*EXERCISE DIRECTIONS*
Write out again, please, the records below from the first line to the line holding "TP2: test point (W5) -> none", inclusive, and nothing else.

*LISTED ENTRIES*
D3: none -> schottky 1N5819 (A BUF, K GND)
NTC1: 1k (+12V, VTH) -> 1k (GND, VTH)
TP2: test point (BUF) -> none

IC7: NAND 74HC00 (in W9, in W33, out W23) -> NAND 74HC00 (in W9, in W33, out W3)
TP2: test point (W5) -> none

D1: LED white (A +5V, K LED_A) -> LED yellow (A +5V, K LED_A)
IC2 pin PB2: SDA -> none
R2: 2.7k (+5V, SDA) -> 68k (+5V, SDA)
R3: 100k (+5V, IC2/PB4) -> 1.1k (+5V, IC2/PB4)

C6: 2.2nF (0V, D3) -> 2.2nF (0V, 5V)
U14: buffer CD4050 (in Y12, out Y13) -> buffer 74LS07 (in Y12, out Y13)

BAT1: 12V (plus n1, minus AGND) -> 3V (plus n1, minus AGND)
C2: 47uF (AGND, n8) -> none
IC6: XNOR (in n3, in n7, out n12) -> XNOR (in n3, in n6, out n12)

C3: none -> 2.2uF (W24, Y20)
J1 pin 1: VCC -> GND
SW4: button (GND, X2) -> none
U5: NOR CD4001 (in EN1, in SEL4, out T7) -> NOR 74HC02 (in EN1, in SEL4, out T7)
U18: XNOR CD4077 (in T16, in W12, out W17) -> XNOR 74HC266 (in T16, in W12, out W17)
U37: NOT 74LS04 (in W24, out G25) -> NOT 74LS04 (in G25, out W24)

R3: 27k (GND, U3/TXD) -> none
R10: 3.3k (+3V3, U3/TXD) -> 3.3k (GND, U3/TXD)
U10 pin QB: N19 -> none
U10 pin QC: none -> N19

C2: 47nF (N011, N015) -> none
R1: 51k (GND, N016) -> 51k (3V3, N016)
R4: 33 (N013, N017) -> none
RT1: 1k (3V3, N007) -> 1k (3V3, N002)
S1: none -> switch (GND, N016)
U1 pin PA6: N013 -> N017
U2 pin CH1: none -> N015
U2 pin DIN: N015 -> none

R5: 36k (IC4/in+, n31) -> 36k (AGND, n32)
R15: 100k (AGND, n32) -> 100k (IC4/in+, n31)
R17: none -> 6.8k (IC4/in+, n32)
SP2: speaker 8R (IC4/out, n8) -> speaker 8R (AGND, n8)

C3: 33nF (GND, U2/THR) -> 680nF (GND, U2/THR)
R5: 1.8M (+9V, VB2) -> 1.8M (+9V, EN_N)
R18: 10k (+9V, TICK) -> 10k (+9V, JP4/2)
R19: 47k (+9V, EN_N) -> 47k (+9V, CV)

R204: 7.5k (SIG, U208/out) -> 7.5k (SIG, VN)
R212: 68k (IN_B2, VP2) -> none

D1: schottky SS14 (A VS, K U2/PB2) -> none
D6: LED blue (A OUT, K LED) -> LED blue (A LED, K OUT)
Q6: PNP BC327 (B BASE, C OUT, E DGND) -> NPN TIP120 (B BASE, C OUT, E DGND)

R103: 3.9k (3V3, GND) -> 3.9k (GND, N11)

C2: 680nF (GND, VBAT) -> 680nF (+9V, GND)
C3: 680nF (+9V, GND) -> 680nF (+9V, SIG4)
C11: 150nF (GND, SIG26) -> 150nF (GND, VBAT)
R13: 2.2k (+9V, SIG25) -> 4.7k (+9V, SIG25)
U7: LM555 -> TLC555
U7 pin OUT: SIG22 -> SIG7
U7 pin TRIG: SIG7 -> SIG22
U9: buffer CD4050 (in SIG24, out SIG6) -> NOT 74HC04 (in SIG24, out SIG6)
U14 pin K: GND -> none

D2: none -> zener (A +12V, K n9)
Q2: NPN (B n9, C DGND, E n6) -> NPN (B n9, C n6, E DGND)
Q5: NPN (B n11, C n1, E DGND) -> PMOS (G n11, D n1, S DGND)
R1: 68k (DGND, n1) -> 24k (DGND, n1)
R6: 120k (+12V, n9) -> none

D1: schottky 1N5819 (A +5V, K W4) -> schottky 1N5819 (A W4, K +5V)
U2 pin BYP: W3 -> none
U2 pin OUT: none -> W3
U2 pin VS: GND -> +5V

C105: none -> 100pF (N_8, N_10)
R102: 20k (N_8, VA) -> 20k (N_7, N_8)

*THE COMPLETED TASK*
D3: none -> schottky 1N5819 (A BUF, K GND)
NTC1: 1k (+12V, VTH) -> 1k (GND, VTH)
TP2: test point (BUF) -> none

IC7: NAND 74HC00 (in W9, in W33, out W23) -> NAND 74HC00 (in W9, in W33, out W3)
TP2: test point (W5) -> none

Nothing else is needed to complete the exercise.